▶ _Work required_: Once you have checked each line below, report only the number of lines that contain the word "VBAT".

(Provided records begins)

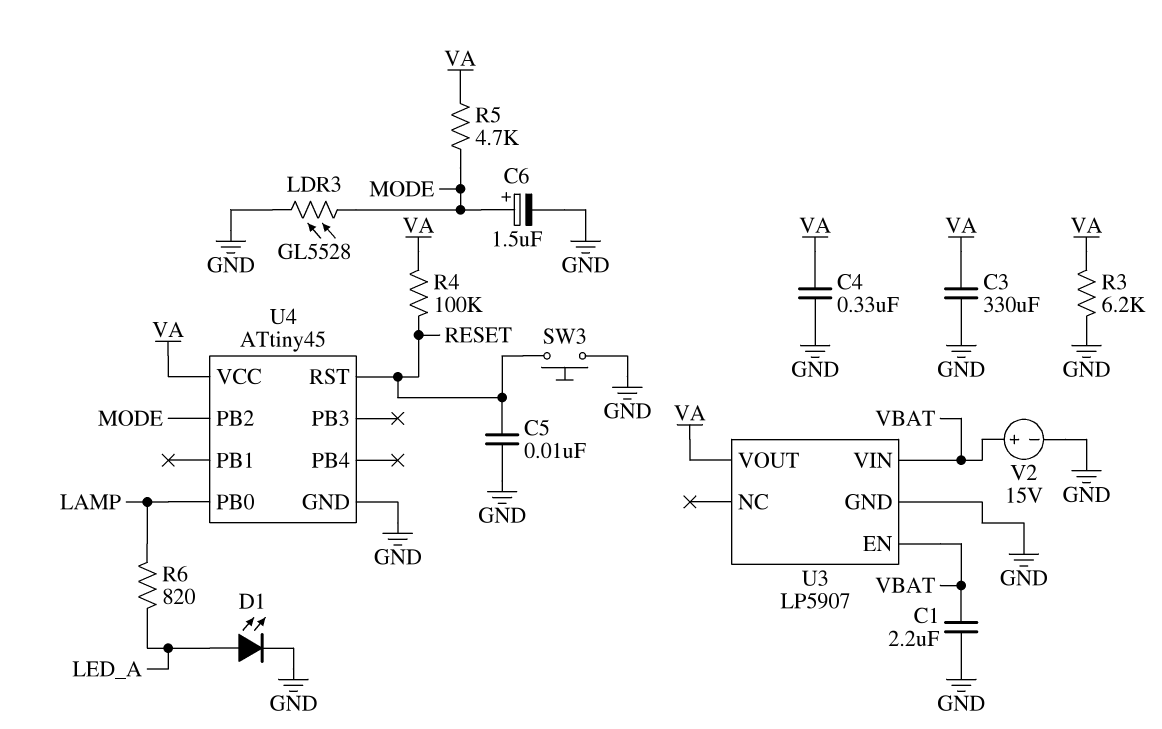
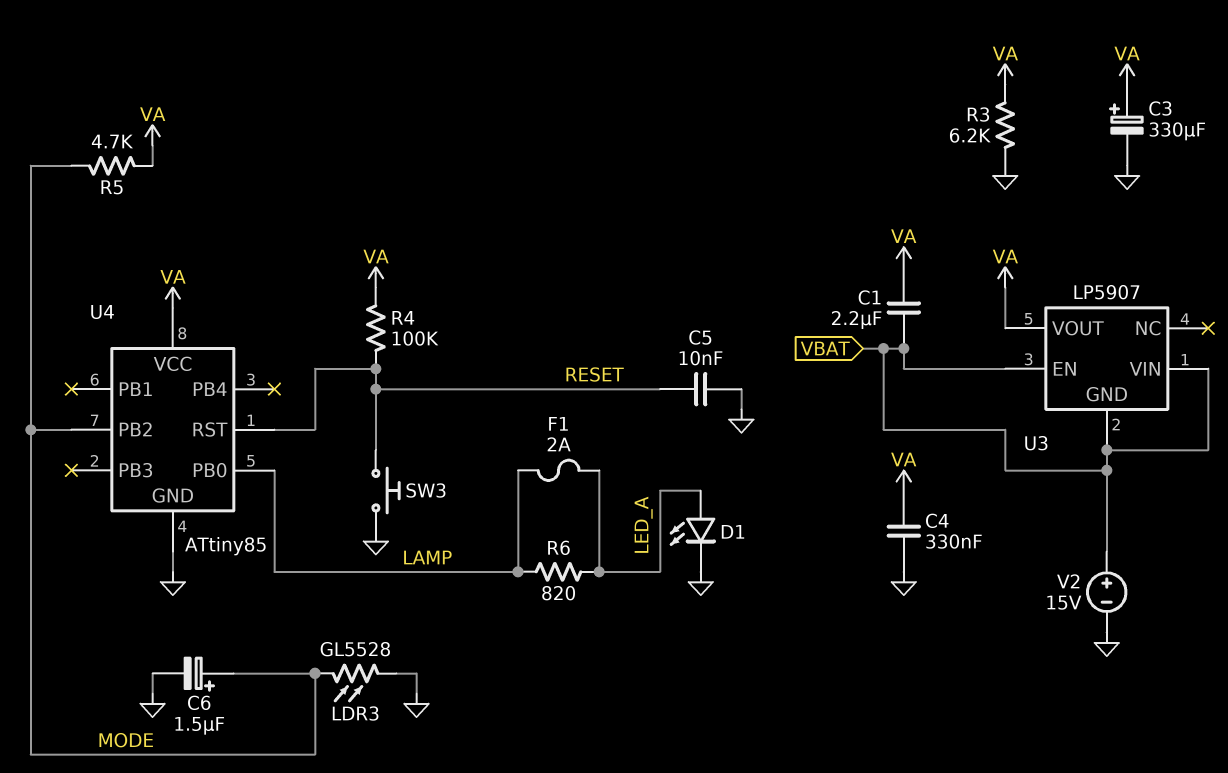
C1: 2.2uF (GND, VBAT) -> 2.2uF (VA, VBAT)
C3: 330uF (GND, VA) -> 330uF (plus VA, minus GND)
F1: none -> 2A (LAMP, LED_A)
U3 pin GND: GND -> VBAT
U4: ATtiny45 -> ATtiny85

(Provided records ends)

▶ _Written answer_: 2